## Start

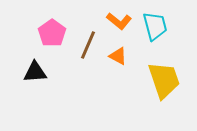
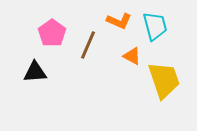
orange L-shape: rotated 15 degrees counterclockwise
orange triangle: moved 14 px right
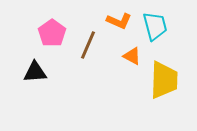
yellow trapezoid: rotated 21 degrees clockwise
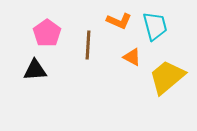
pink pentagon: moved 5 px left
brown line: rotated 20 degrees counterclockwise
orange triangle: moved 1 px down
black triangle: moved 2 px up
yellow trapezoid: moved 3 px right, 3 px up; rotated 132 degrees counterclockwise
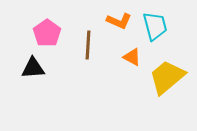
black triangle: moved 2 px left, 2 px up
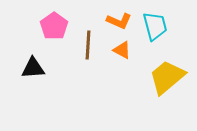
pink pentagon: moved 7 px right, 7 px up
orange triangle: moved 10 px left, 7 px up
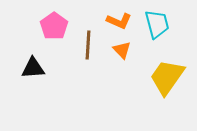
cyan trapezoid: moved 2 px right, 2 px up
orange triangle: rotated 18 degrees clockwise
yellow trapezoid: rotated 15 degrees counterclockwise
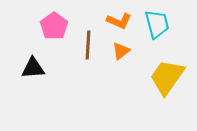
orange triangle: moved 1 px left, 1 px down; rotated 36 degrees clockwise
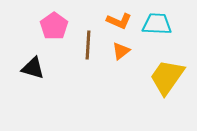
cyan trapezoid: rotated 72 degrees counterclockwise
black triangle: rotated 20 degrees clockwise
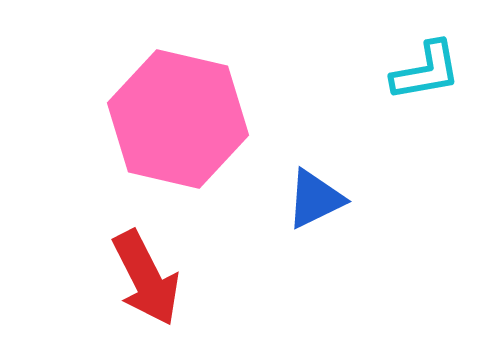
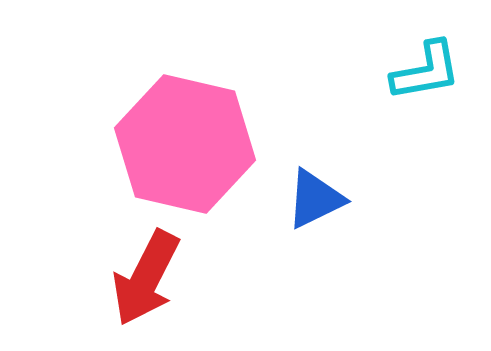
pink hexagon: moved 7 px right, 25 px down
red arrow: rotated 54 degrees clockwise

## End
## Start

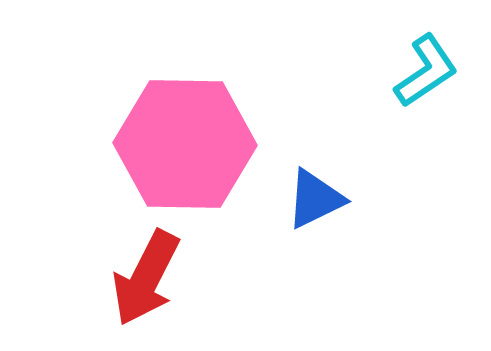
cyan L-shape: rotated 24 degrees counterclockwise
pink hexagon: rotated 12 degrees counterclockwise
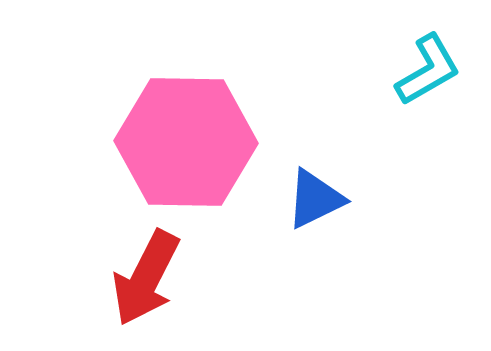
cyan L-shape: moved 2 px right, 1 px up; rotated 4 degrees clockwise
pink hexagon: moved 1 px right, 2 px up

## End

• WHAT NEEDS TO BE DONE:
Copy the listing from the line with "cyan trapezoid: rotated" to the line with "black triangle: rotated 20 degrees clockwise", putting "rhombus" in place of "trapezoid" and keeping everything else the same.

• COMPLETED TASK:
cyan rhombus: rotated 72 degrees counterclockwise
black triangle: rotated 20 degrees clockwise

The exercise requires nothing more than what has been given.